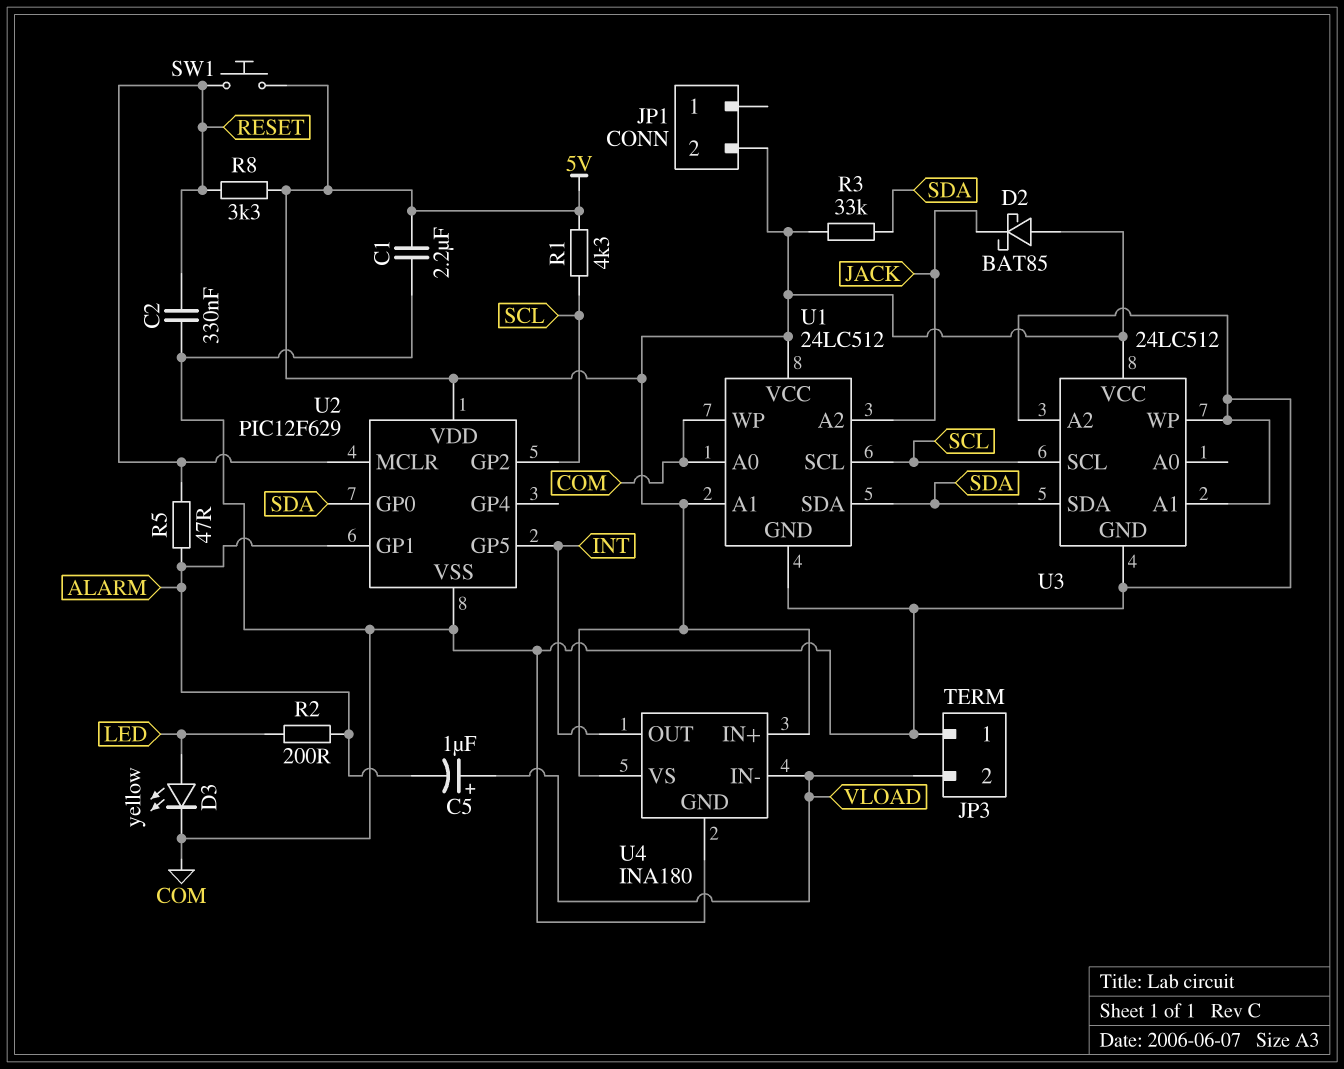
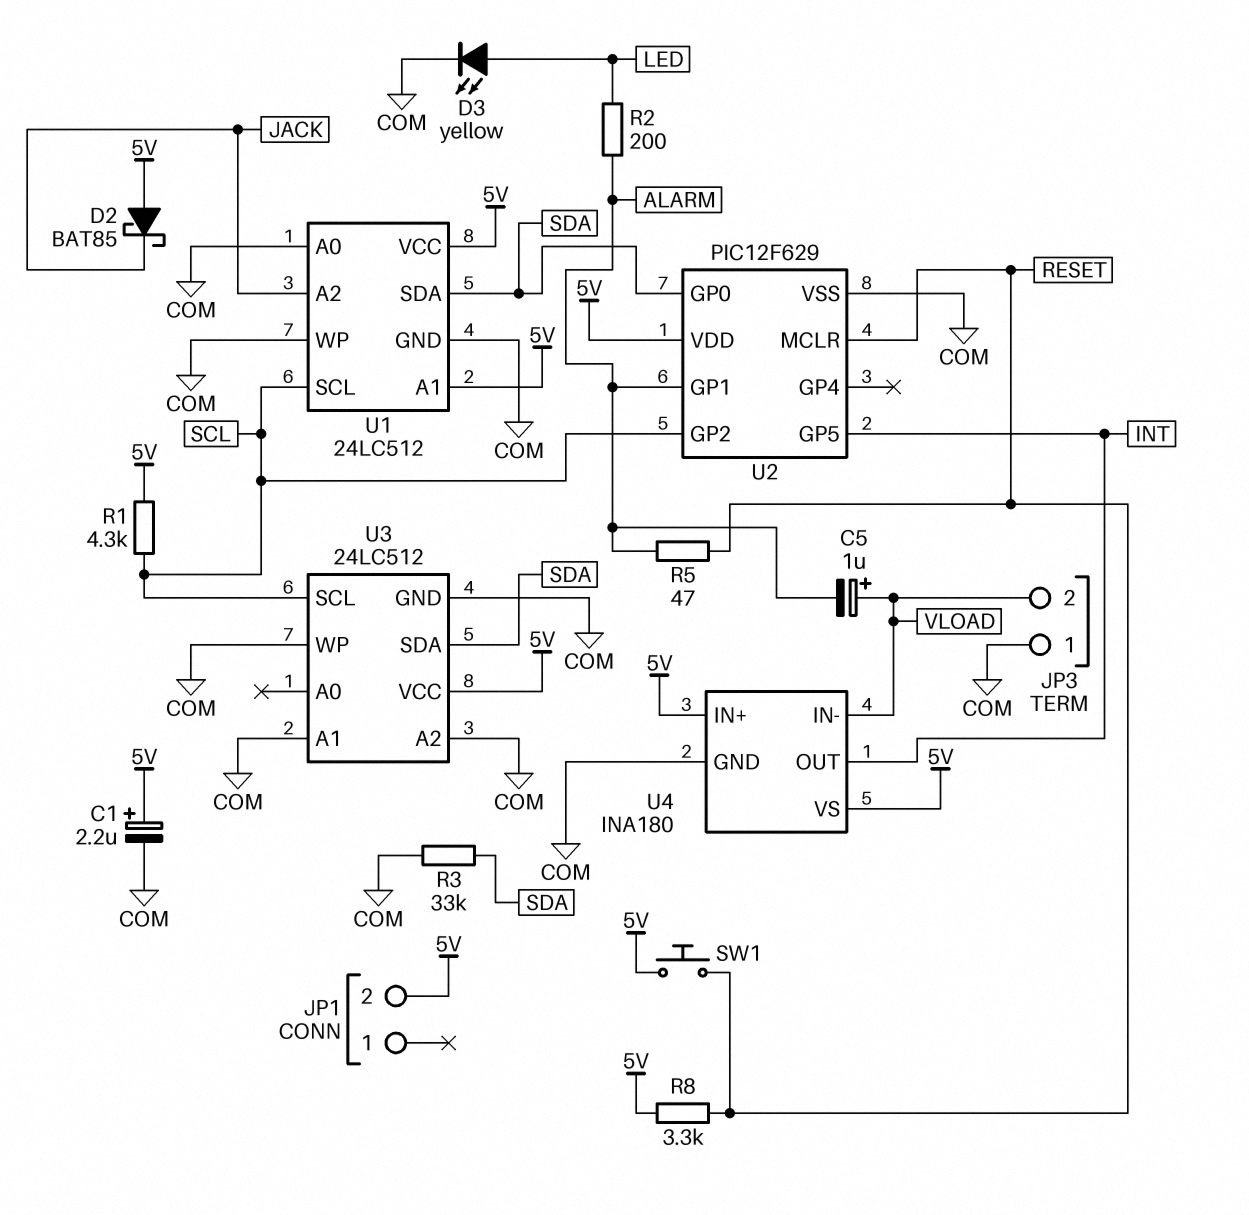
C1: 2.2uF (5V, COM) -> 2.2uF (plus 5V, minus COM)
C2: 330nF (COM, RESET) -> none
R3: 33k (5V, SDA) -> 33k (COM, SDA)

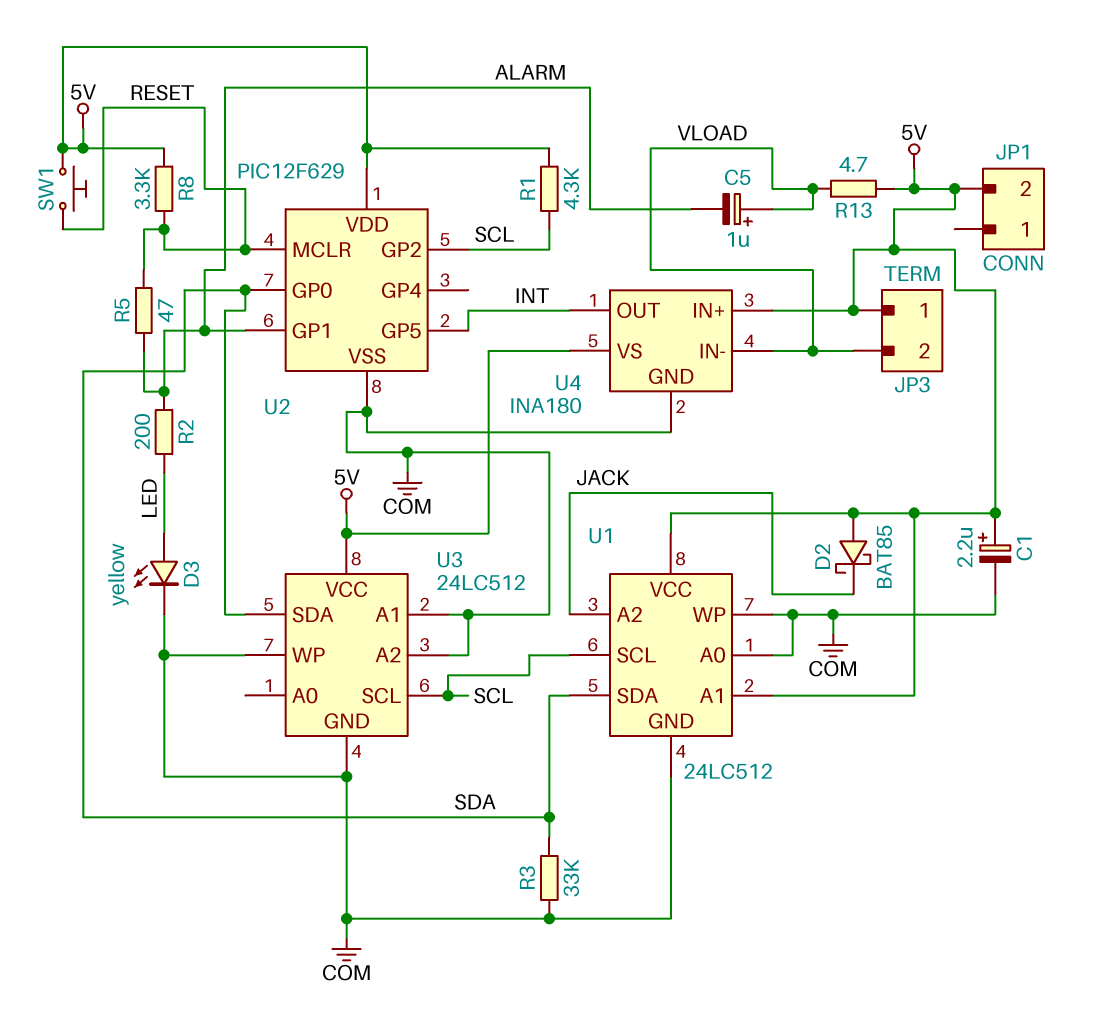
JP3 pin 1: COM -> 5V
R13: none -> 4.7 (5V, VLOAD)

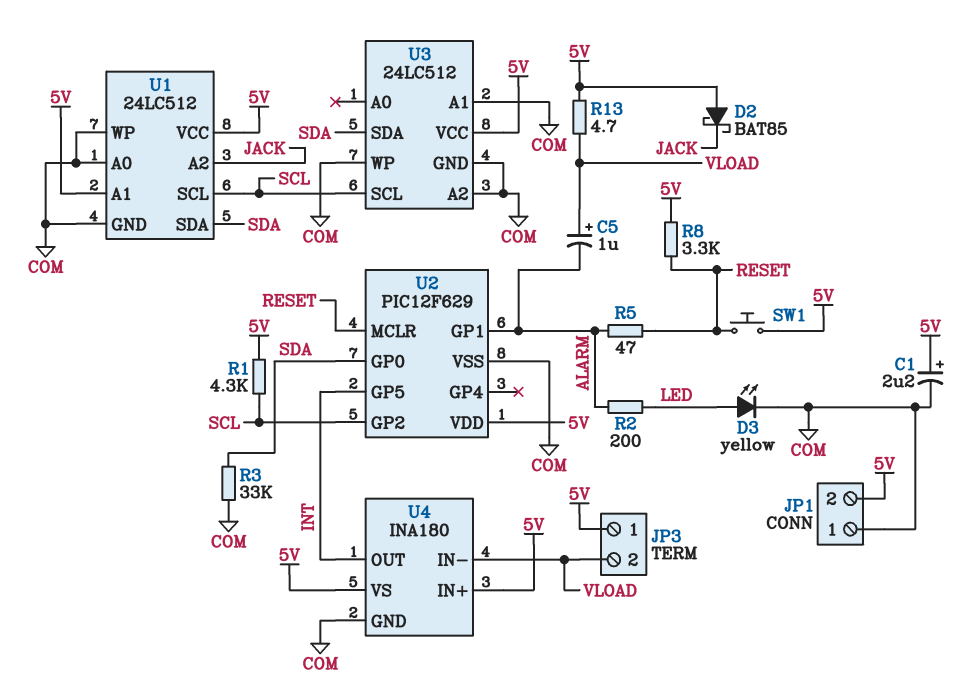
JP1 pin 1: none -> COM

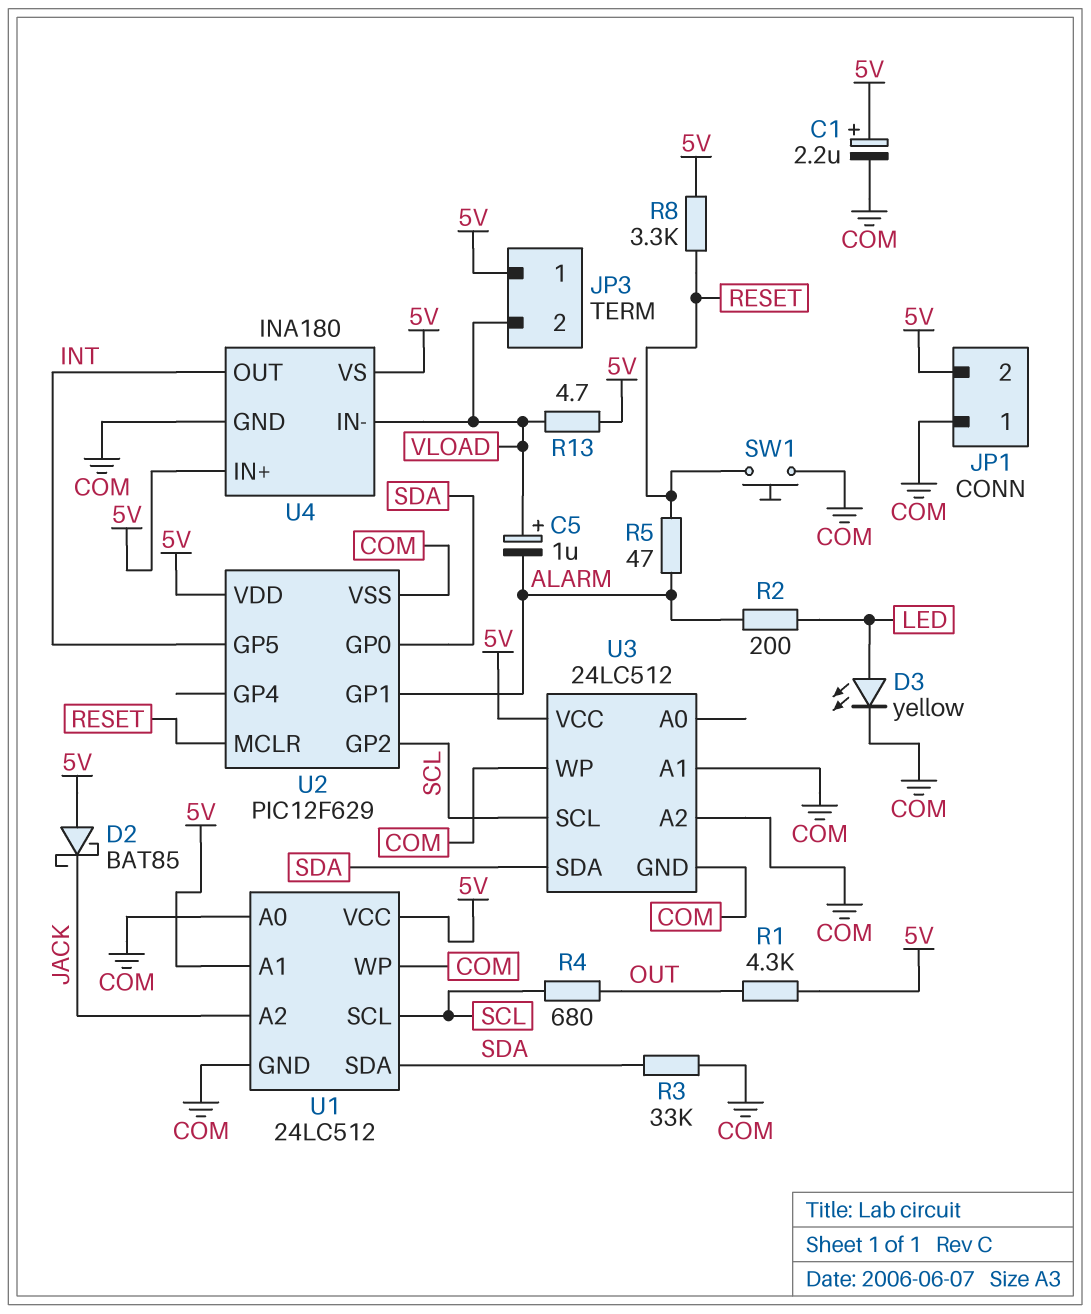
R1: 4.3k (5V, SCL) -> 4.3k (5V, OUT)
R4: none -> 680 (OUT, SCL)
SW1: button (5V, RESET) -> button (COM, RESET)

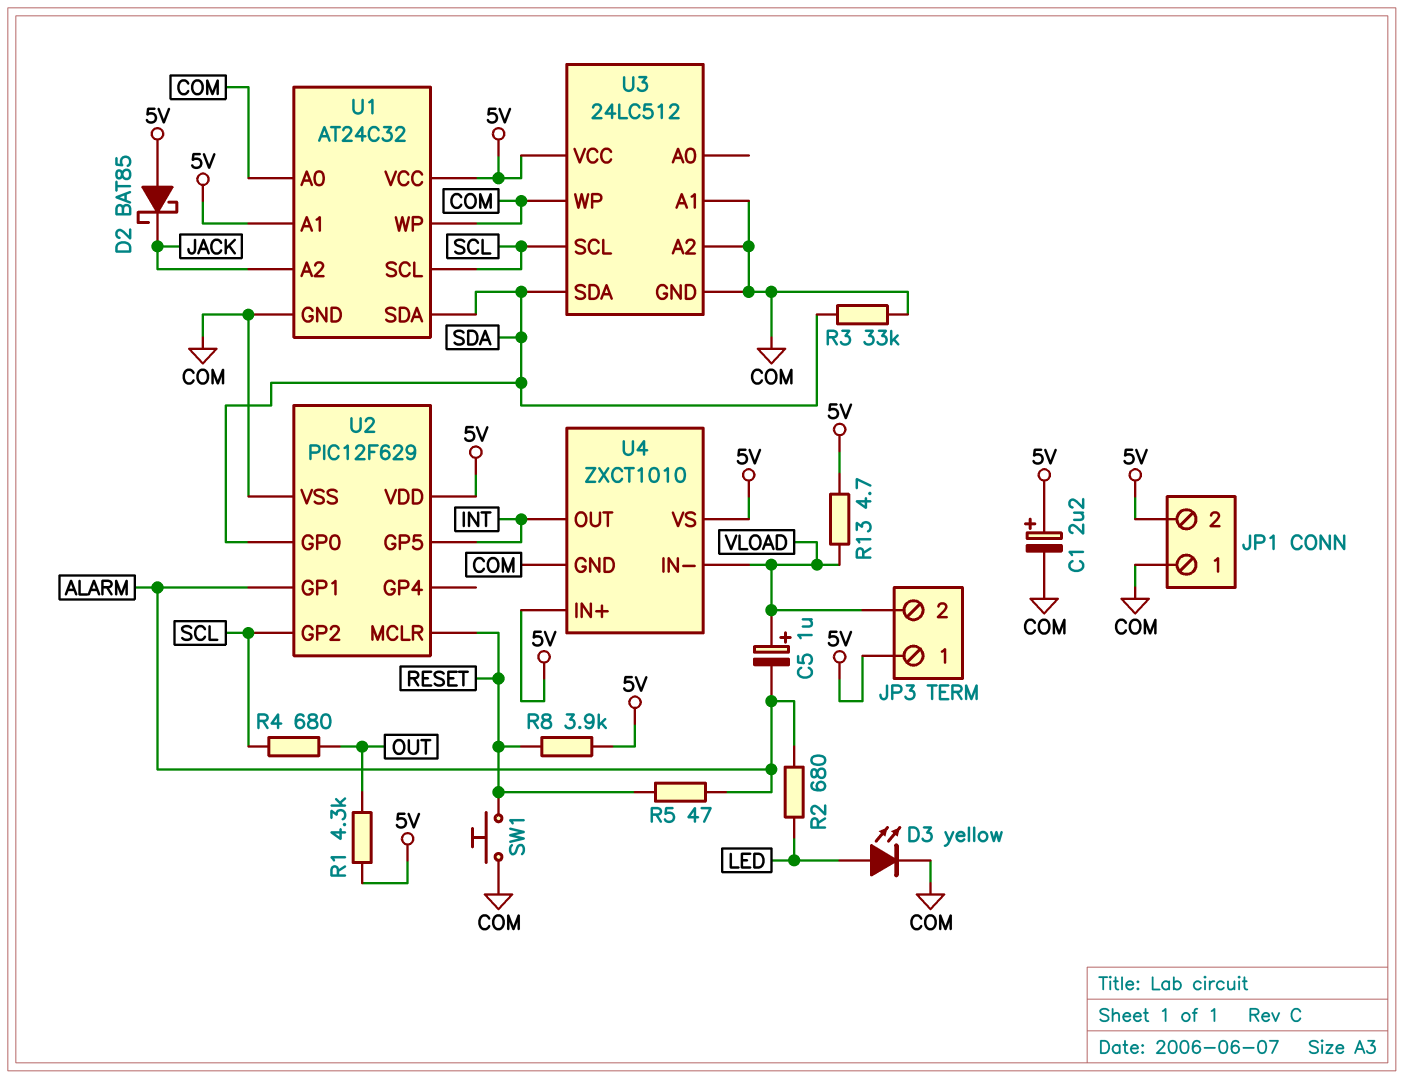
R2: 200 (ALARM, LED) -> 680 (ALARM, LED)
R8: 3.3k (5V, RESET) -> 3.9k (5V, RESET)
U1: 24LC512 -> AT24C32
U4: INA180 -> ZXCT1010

TASK DESCRIPTION: Set down every entry word for word, but omit the pictures.

ANSWER TO THE EXERCISE:
C1: 2.2uF (5V, COM) -> 2.2uF (plus 5V, minus COM)
C2: 330nF (COM, RESET) -> none
R3: 33k (5V, SDA) -> 33k (COM, SDA)

JP3 pin 1: COM -> 5V
R13: none -> 4.7 (5V, VLOAD)

JP1 pin 1: none -> COM

R1: 4.3k (5V, SCL) -> 4.3k (5V, OUT)
R4: none -> 680 (OUT, SCL)
SW1: button (5V, RESET) -> button (COM, RESET)

R2: 200 (ALARM, LED) -> 680 (ALARM, LED)
R8: 3.3k (5V, RESET) -> 3.9k (5V, RESET)
U1: 24LC512 -> AT24C32
U4: INA180 -> ZXCT1010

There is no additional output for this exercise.